■ ASSIGNED TASK ■
Return each line of the listing in which the word "cone" appears.

★ ★ ★

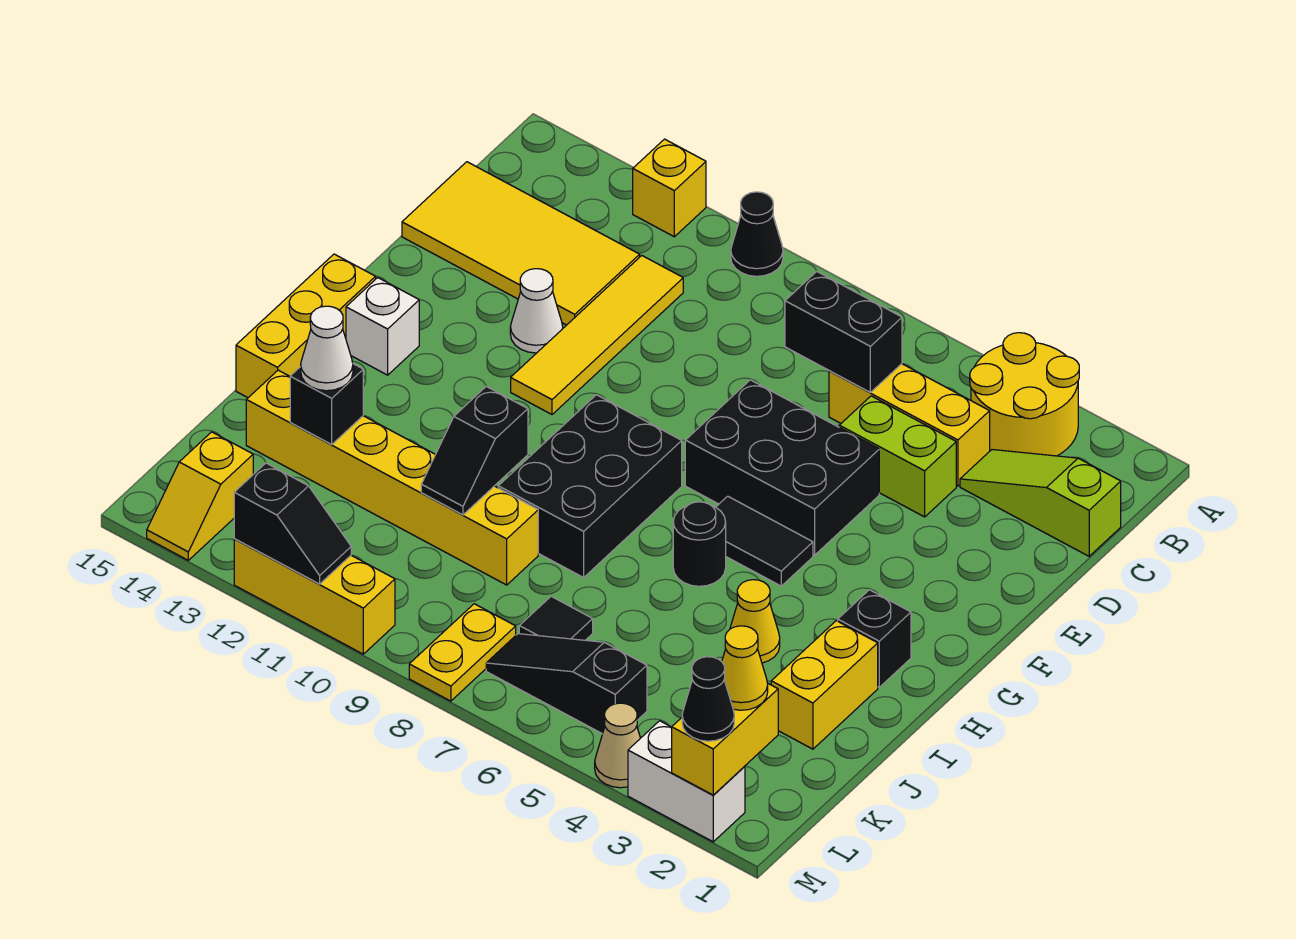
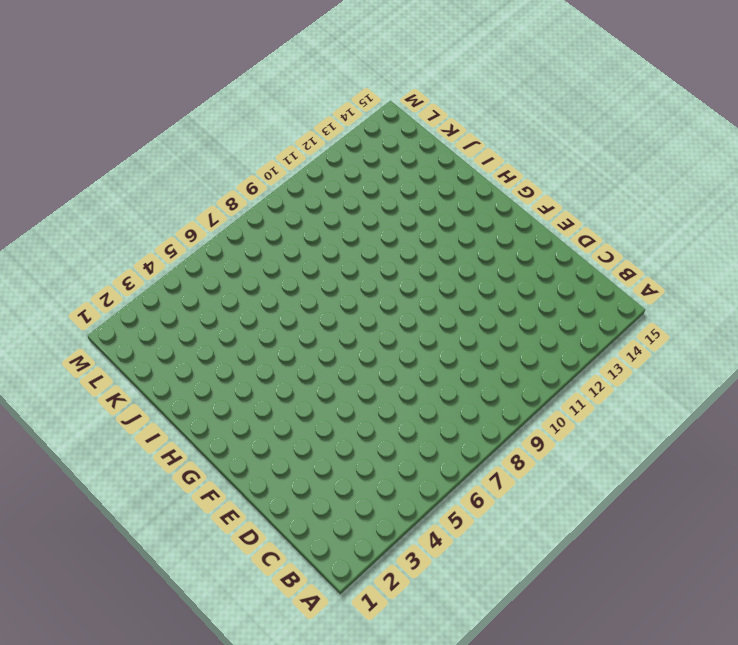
none -> yellow round brick A3:B4 level 1
none -> black cone A10 level 1
none -> yellow brick A12 level 1
none -> lime slope C1:C3 level 1 top 1

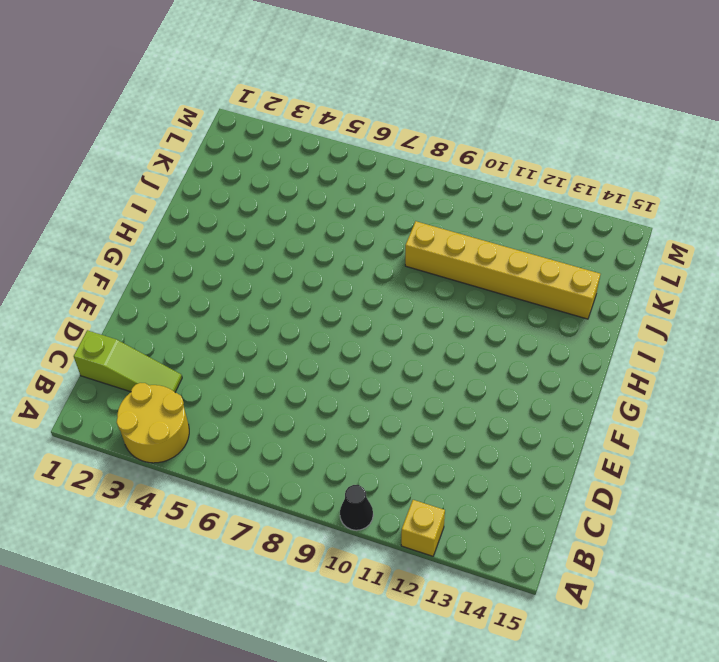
none -> yellow brick C4:C6 level 1
none -> yellow tile C11:F11 level 1
none -> yellow tile C12:D15 level 1
none -> lime brick D4:D5 level 1

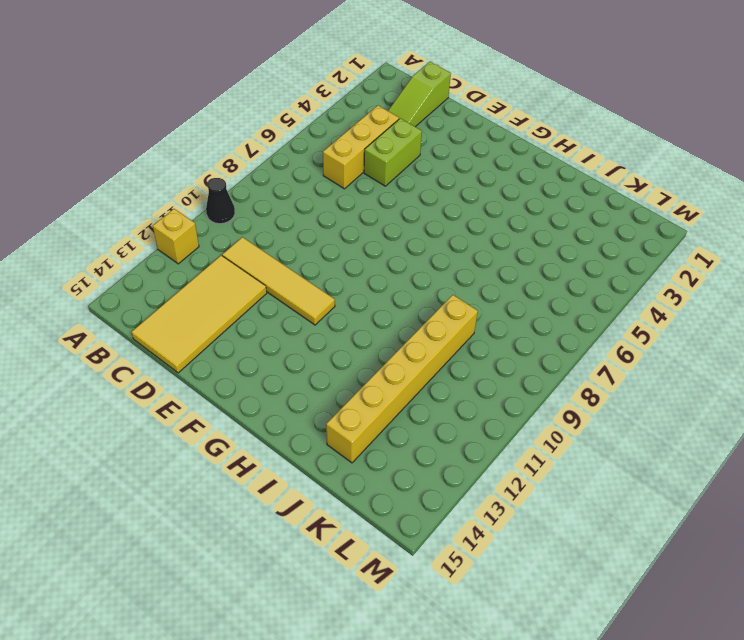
none -> yellow round brick A3:B4 level 1
none -> black brick E5:F7 level 1
none -> white cone E12 level 1
none -> black tile G5:G6 level 1

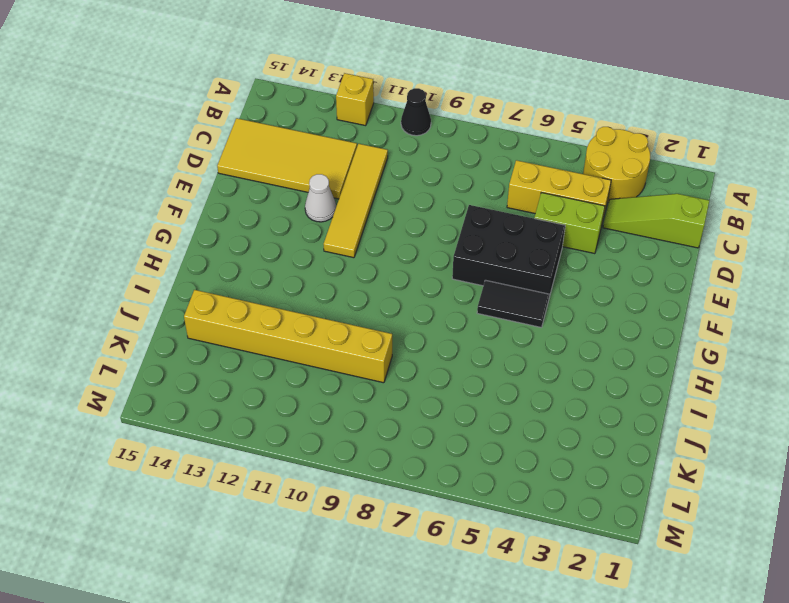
none -> black brick G8:I9 level 1
none -> white brick G14 level 1
none -> yellow brick G15:I15 level 1
none -> black brick H2 level 1

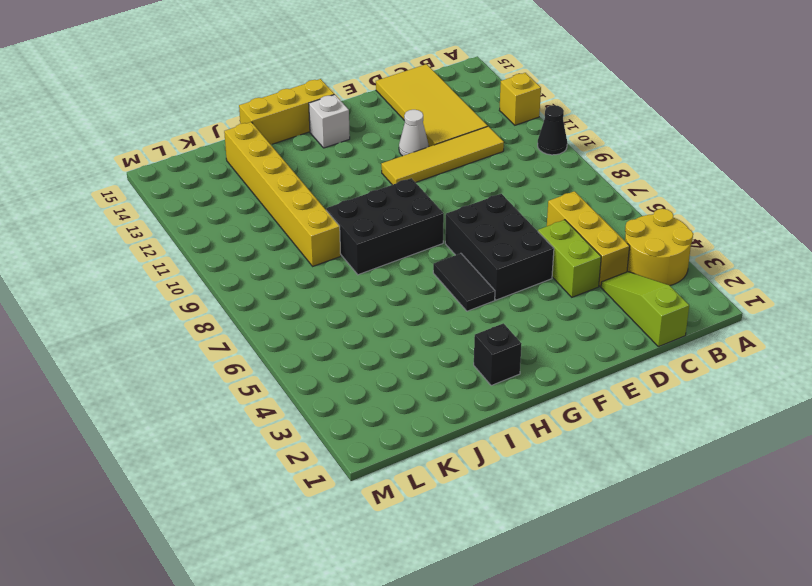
none -> black round brick H6 level 1
none -> yellow brick I2:J2 level 1
none -> yellow cone I4 level 1
none -> black tile K7 level 1

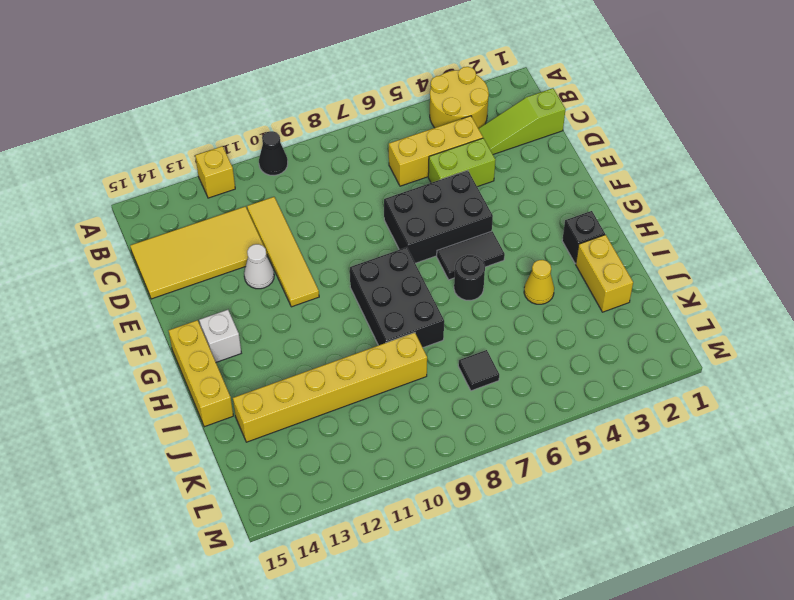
none -> black slope L5:L7 level 1 top 5
none -> yellow plate L8:M8 level 1
none -> yellow slope L14:M14 level 1 top L
none -> white brick M2:M3 level 1

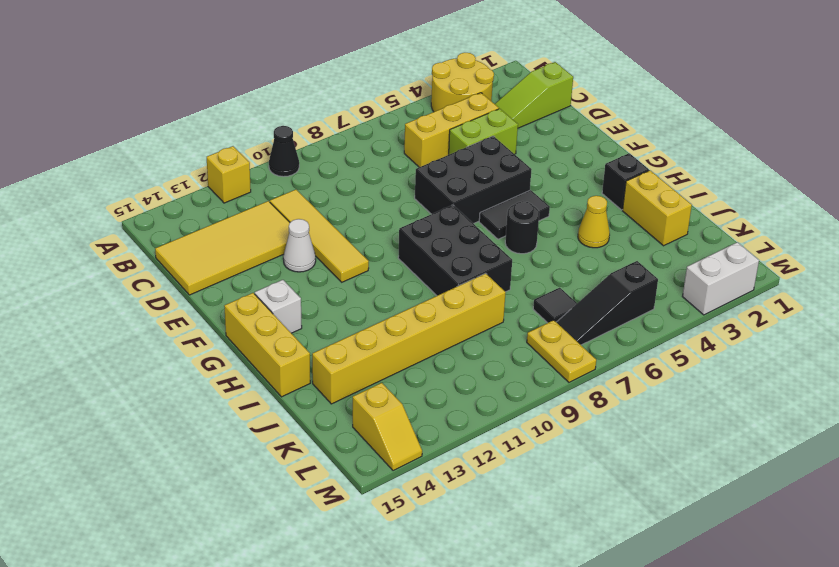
none -> tan cone M4 level 1
none -> yellow brick M10:M12 level 1
none -> black brick C6:C7 level 2
none -> black slope I10:J10 level 2 top I

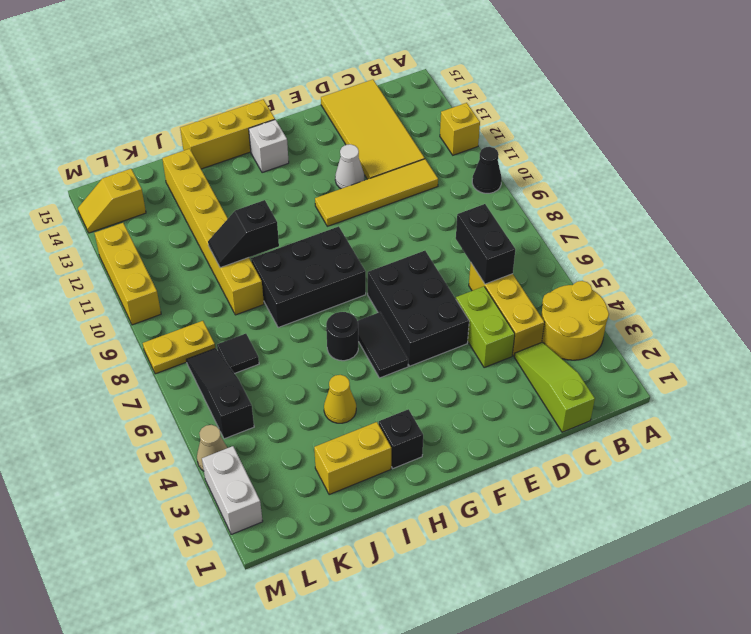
none -> black brick J13 level 2
none -> yellow brick L2:M2 level 2
none -> black slope M11:M12 level 2 top 12
none -> white cone J13 level 3

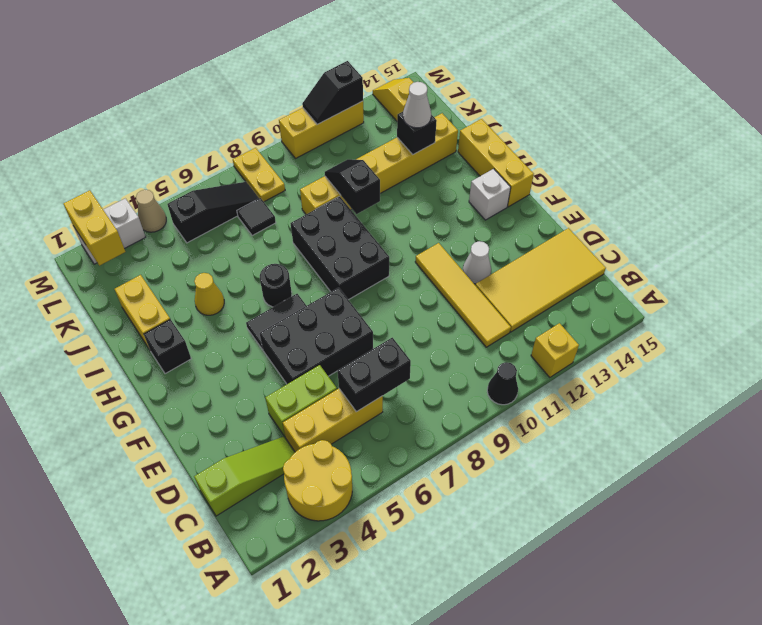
none -> yellow cone L2 level 3
none -> black cone M2 level 3

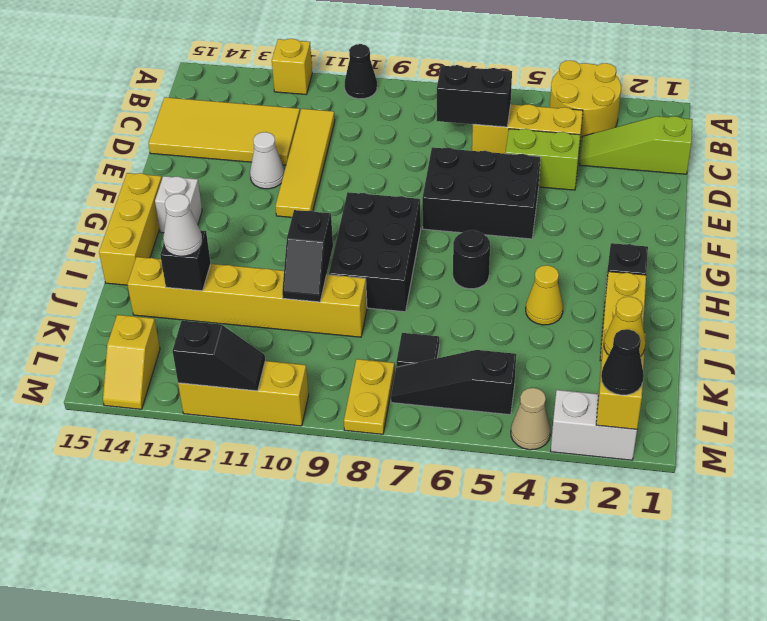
none -> black tile G5:G6 level 1

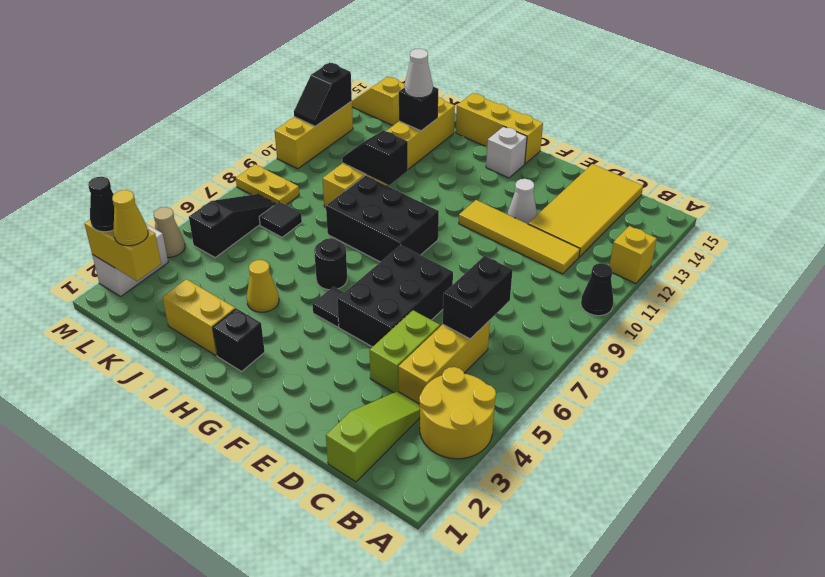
black tile G5 level 1 -> black tile G5:G6 level 1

★ ★ ★

■ TASK RESPONSE ■
none -> black cone A10 level 1
none -> white cone E12 level 1
none -> yellow cone I4 level 1
none -> tan cone M4 level 1
none -> white cone J13 level 3
none -> yellow cone L2 level 3
none -> black cone M2 level 3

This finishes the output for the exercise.